> **What you should do**
Each line below has to be output exactly, from first to last.

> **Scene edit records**
--- START ---

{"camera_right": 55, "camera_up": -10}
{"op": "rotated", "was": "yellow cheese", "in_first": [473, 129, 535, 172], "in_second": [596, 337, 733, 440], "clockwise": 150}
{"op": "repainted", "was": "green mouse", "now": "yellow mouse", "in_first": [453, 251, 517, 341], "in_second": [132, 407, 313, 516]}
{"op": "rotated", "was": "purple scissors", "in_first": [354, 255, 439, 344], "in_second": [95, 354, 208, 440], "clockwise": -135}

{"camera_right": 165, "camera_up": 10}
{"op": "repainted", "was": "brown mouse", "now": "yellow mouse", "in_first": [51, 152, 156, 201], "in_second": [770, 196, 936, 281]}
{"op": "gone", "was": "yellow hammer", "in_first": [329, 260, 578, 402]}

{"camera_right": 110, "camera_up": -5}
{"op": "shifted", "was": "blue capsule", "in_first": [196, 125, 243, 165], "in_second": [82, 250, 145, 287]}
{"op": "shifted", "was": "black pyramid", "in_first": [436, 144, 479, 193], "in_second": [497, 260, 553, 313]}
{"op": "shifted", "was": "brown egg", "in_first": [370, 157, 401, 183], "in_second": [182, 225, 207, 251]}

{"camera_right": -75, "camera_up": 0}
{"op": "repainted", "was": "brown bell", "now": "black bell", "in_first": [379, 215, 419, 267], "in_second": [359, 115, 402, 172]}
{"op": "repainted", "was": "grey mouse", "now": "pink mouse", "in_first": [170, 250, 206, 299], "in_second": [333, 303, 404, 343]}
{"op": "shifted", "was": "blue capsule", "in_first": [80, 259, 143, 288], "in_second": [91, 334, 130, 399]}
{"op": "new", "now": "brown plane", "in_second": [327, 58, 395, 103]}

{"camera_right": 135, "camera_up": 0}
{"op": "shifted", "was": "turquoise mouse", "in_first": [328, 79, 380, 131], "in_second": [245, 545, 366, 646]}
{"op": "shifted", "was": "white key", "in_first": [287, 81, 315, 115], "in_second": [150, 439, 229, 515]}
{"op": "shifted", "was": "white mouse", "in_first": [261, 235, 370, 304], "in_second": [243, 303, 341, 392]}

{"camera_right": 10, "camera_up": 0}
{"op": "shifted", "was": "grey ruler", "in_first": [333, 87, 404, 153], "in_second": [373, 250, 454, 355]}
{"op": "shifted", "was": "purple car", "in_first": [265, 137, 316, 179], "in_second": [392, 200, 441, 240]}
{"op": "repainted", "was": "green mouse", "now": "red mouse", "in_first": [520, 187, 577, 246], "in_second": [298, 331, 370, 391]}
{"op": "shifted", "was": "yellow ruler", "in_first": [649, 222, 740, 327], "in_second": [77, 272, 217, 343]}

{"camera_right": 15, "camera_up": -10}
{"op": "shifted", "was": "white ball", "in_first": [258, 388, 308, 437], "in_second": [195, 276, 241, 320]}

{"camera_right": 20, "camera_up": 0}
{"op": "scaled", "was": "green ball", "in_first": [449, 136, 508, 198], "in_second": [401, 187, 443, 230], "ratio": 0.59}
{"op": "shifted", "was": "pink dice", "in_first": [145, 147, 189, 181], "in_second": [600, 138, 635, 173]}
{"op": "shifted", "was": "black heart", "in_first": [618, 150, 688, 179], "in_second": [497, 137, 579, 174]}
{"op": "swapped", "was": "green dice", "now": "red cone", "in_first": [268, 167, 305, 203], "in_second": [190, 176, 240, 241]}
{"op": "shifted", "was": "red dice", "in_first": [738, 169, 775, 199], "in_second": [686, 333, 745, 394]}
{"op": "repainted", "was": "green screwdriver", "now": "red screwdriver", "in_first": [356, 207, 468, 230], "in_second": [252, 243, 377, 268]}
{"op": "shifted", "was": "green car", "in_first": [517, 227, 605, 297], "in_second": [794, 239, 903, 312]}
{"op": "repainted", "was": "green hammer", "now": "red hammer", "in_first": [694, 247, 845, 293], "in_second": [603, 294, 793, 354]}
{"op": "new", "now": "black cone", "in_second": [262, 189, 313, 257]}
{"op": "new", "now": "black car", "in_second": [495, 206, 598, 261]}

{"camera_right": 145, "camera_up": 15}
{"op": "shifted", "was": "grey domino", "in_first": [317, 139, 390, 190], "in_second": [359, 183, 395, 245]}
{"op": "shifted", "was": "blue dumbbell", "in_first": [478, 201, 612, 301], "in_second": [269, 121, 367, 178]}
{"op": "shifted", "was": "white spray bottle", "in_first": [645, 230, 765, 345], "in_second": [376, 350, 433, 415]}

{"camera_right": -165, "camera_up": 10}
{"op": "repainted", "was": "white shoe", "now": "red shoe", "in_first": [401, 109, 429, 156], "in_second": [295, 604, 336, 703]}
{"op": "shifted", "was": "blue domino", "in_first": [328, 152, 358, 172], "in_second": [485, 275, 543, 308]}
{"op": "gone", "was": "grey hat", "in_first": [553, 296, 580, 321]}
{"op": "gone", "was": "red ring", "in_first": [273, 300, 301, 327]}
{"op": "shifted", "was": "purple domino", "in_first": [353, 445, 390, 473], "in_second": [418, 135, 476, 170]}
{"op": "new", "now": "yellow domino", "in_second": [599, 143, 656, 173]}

--- END ---

> **Your solution**
{"camera_right": 55, "camera_up": -10}
{"op": "rotated", "was": "yellow cheese", "in_first": [473, 129, 535, 172], "in_second": [596, 337, 733, 440], "clockwise": 150}
{"op": "repainted", "was": "green mouse", "now": "yellow mouse", "in_first": [453, 251, 517, 341], "in_second": [132, 407, 313, 516]}
{"op": "rotated", "was": "purple scissors", "in_first": [354, 255, 439, 344], "in_second": [95, 354, 208, 440], "clockwise": -135}

{"camera_right": 165, "camera_up": 10}
{"op": "repainted", "was": "brown mouse", "now": "yellow mouse", "in_first": [51, 152, 156, 201], "in_second": [770, 196, 936, 281]}
{"op": "gone", "was": "yellow hammer", "in_first": [329, 260, 578, 402]}

{"camera_right": 110, "camera_up": -5}
{"op": "shifted", "was": "blue capsule", "in_first": [196, 125, 243, 165], "in_second": [82, 250, 145, 287]}
{"op": "shifted", "was": "black pyramid", "in_first": [436, 144, 479, 193], "in_second": [497, 260, 553, 313]}
{"op": "shifted", "was": "brown egg", "in_first": [370, 157, 401, 183], "in_second": [182, 225, 207, 251]}

{"camera_right": -75, "camera_up": 0}
{"op": "repainted", "was": "brown bell", "now": "black bell", "in_first": [379, 215, 419, 267], "in_second": [359, 115, 402, 172]}
{"op": "repainted", "was": "grey mouse", "now": "pink mouse", "in_first": [170, 250, 206, 299], "in_second": [333, 303, 404, 343]}
{"op": "shifted", "was": "blue capsule", "in_first": [80, 259, 143, 288], "in_second": [91, 334, 130, 399]}
{"op": "new", "now": "brown plane", "in_second": [327, 58, 395, 103]}

{"camera_right": 135, "camera_up": 0}
{"op": "shifted", "was": "turquoise mouse", "in_first": [328, 79, 380, 131], "in_second": [245, 545, 366, 646]}
{"op": "shifted", "was": "white key", "in_first": [287, 81, 315, 115], "in_second": [150, 439, 229, 515]}
{"op": "shifted", "was": "white mouse", "in_first": [261, 235, 370, 304], "in_second": [243, 303, 341, 392]}

{"camera_right": 10, "camera_up": 0}
{"op": "shifted", "was": "grey ruler", "in_first": [333, 87, 404, 153], "in_second": [373, 250, 454, 355]}
{"op": "shifted", "was": "purple car", "in_first": [265, 137, 316, 179], "in_second": [392, 200, 441, 240]}
{"op": "repainted", "was": "green mouse", "now": "red mouse", "in_first": [520, 187, 577, 246], "in_second": [298, 331, 370, 391]}
{"op": "shifted", "was": "yellow ruler", "in_first": [649, 222, 740, 327], "in_second": [77, 272, 217, 343]}

{"camera_right": 15, "camera_up": -10}
{"op": "shifted", "was": "white ball", "in_first": [258, 388, 308, 437], "in_second": [195, 276, 241, 320]}

{"camera_right": 20, "camera_up": 0}
{"op": "scaled", "was": "green ball", "in_first": [449, 136, 508, 198], "in_second": [401, 187, 443, 230], "ratio": 0.59}
{"op": "shifted", "was": "pink dice", "in_first": [145, 147, 189, 181], "in_second": [600, 138, 635, 173]}
{"op": "shifted", "was": "black heart", "in_first": [618, 150, 688, 179], "in_second": [497, 137, 579, 174]}
{"op": "swapped", "was": "green dice", "now": "red cone", "in_first": [268, 167, 305, 203], "in_second": [190, 176, 240, 241]}
{"op": "shifted", "was": "red dice", "in_first": [738, 169, 775, 199], "in_second": [686, 333, 745, 394]}
{"op": "repainted", "was": "green screwdriver", "now": "red screwdriver", "in_first": [356, 207, 468, 230], "in_second": [252, 243, 377, 268]}
{"op": "shifted", "was": "green car", "in_first": [517, 227, 605, 297], "in_second": [794, 239, 903, 312]}
{"op": "repainted", "was": "green hammer", "now": "red hammer", "in_first": [694, 247, 845, 293], "in_second": [603, 294, 793, 354]}
{"op": "new", "now": "black cone", "in_second": [262, 189, 313, 257]}
{"op": "new", "now": "black car", "in_second": [495, 206, 598, 261]}

{"camera_right": 145, "camera_up": 15}
{"op": "shifted", "was": "grey domino", "in_first": [317, 139, 390, 190], "in_second": [359, 183, 395, 245]}
{"op": "shifted", "was": "blue dumbbell", "in_first": [478, 201, 612, 301], "in_second": [269, 121, 367, 178]}
{"op": "shifted", "was": "white spray bottle", "in_first": [645, 230, 765, 345], "in_second": [376, 350, 433, 415]}

{"camera_right": -165, "camera_up": 10}
{"op": "repainted", "was": "white shoe", "now": "red shoe", "in_first": [401, 109, 429, 156], "in_second": [295, 604, 336, 703]}
{"op": "shifted", "was": "blue domino", "in_first": [328, 152, 358, 172], "in_second": [485, 275, 543, 308]}
{"op": "gone", "was": "grey hat", "in_first": [553, 296, 580, 321]}
{"op": "gone", "was": "red ring", "in_first": [273, 300, 301, 327]}
{"op": "shifted", "was": "purple domino", "in_first": [353, 445, 390, 473], "in_second": [418, 135, 476, 170]}
{"op": "new", "now": "yellow domino", "in_second": [599, 143, 656, 173]}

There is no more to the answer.